Geometric object motion data:

+ + +

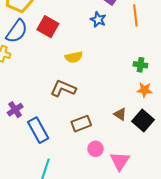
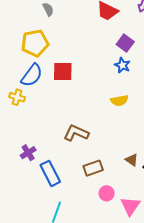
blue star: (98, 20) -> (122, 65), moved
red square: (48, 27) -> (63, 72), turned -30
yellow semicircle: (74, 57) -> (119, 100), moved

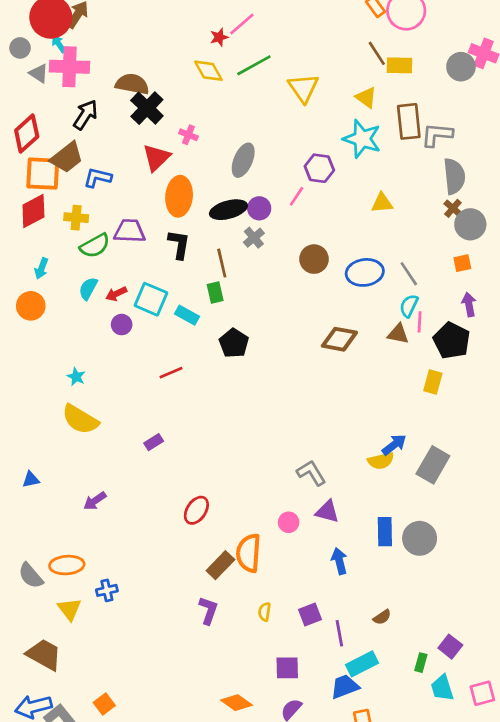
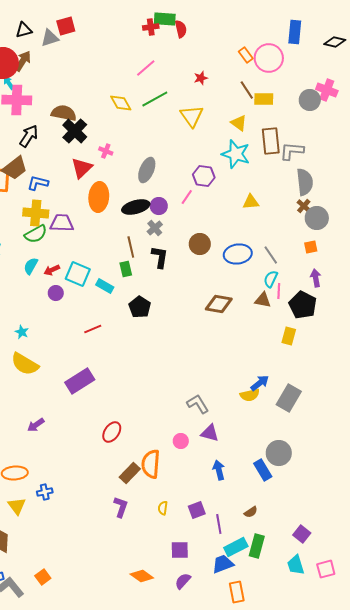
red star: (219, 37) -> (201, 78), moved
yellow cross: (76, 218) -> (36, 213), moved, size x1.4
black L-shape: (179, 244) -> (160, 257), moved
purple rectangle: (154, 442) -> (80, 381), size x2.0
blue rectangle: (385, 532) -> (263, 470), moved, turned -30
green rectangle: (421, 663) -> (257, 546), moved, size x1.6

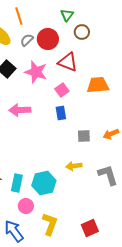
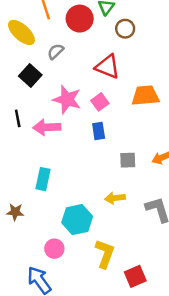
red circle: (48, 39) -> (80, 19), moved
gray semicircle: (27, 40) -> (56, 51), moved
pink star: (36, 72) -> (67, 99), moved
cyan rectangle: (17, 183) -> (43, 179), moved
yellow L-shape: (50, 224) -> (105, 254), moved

+ + +

Exercise |
Go through the records, tally the lines holding the word "size", and give only the tally.

Exercise solution |
3